EXCERPTED RECORDS section start
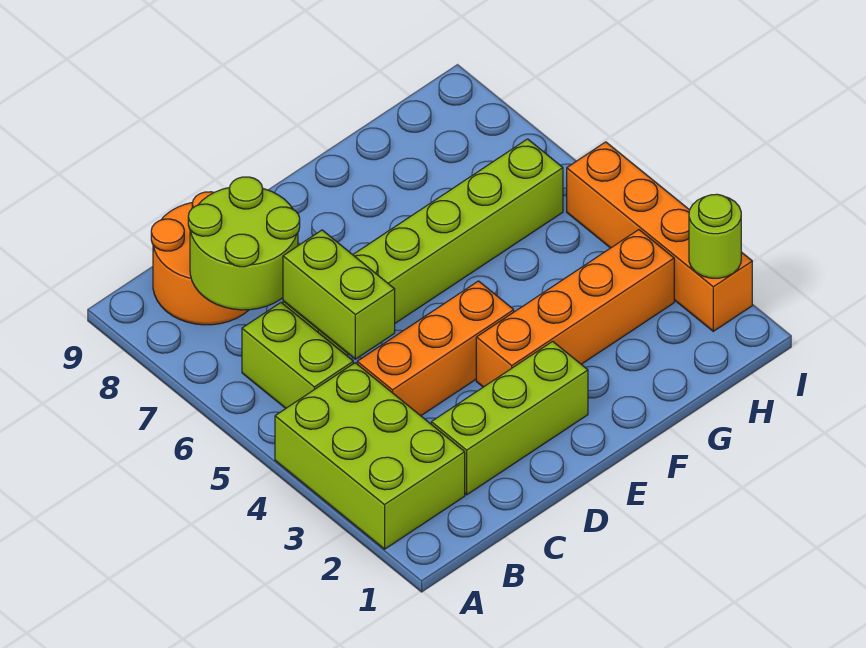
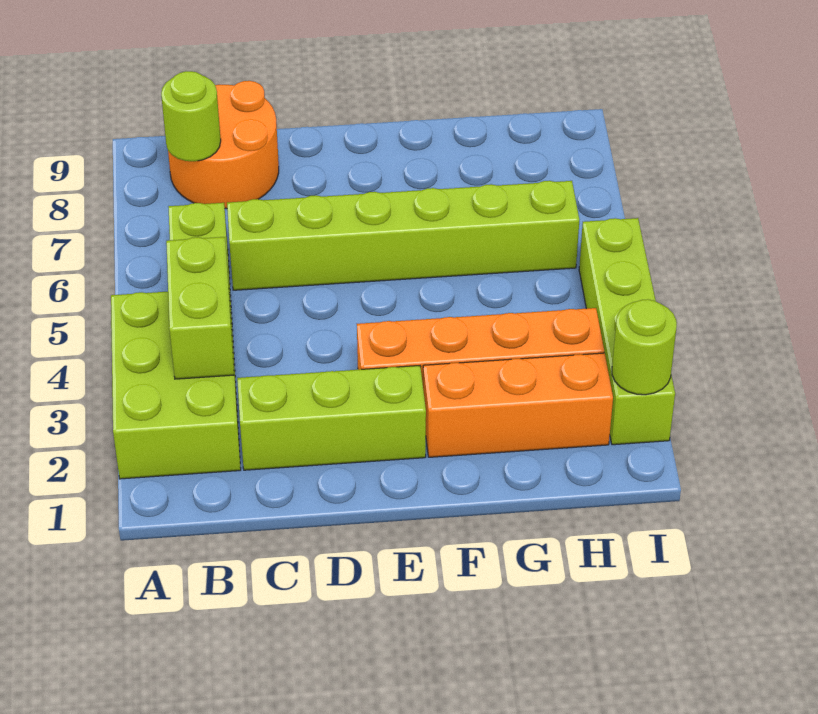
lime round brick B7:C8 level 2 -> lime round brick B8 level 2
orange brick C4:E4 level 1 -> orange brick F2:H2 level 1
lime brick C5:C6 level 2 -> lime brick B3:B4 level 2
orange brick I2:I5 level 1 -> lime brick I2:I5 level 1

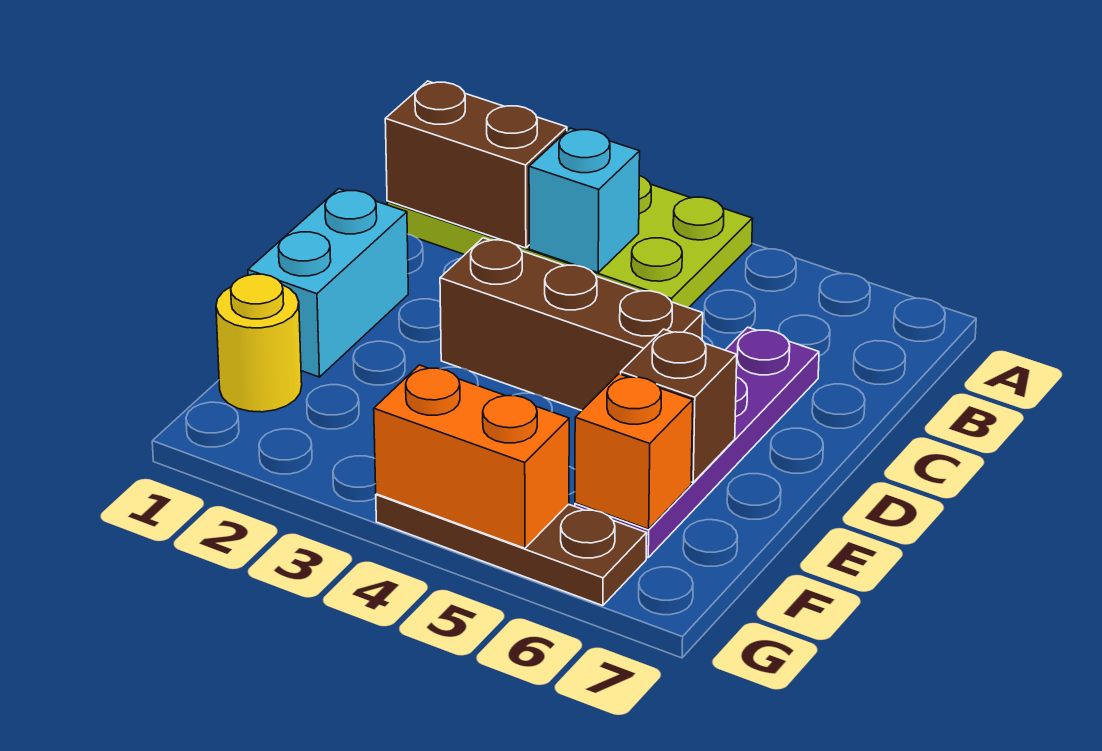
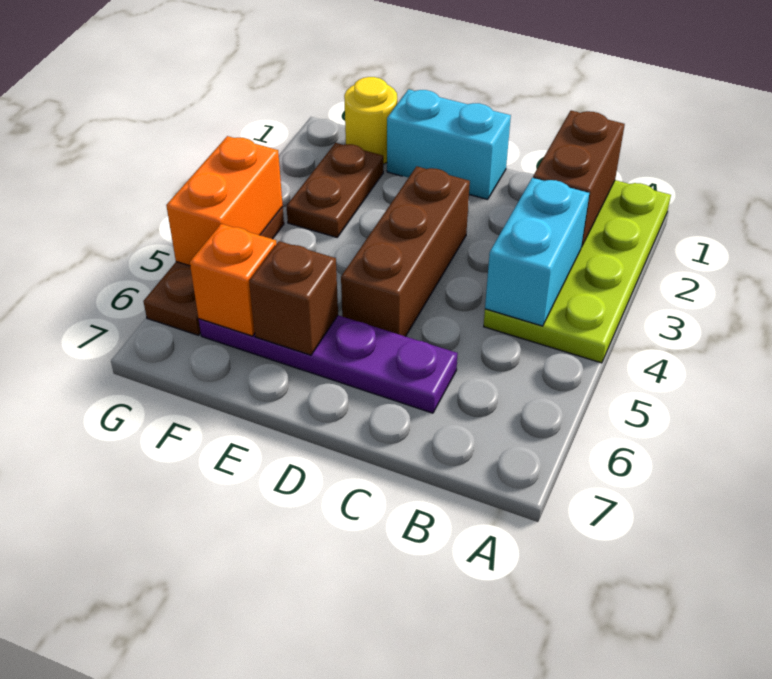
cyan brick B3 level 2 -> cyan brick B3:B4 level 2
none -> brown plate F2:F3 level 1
EXCERPTED RECORDS section end
EXCERPTED RECORDS section start
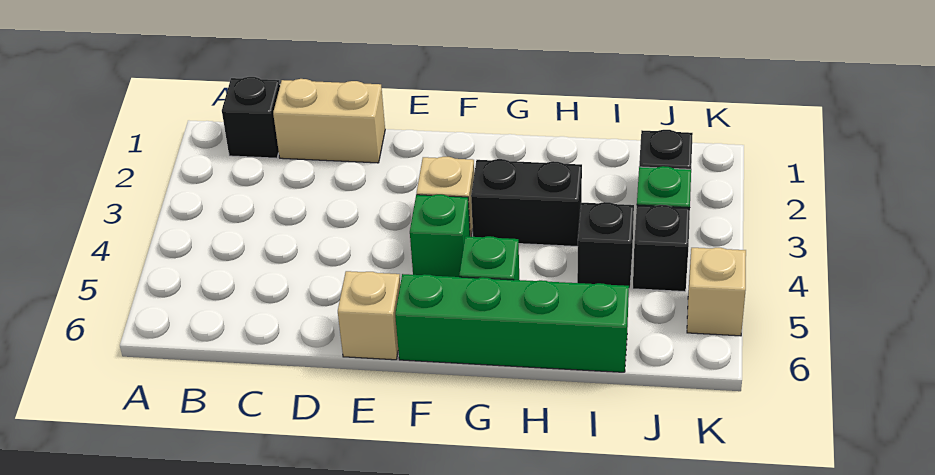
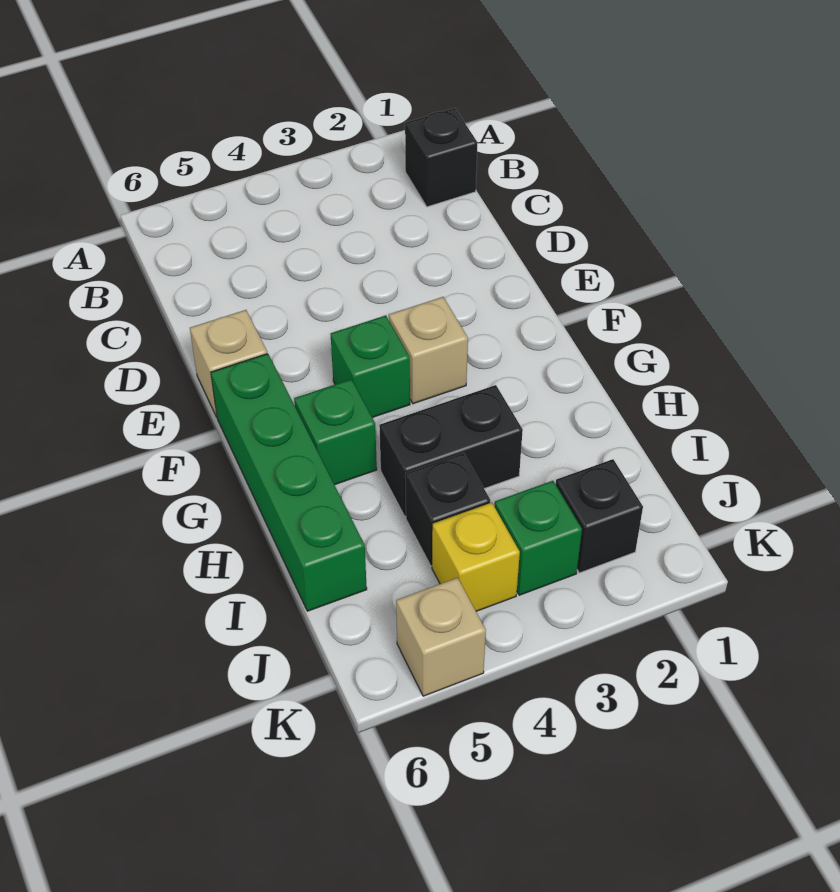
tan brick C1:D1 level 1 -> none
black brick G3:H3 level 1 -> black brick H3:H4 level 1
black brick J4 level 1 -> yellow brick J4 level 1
EXCERPTED RECORDS section end
Using the entries above, reproduce word for word only the lines from the one that contains "orange brick I2:I5" to the one that contains "none -> brown plate F2:F3 level 1", both ends included, and drop every picture.

orange brick I2:I5 level 1 -> lime brick I2:I5 level 1

cyan brick B3 level 2 -> cyan brick B3:B4 level 2
none -> brown plate F2:F3 level 1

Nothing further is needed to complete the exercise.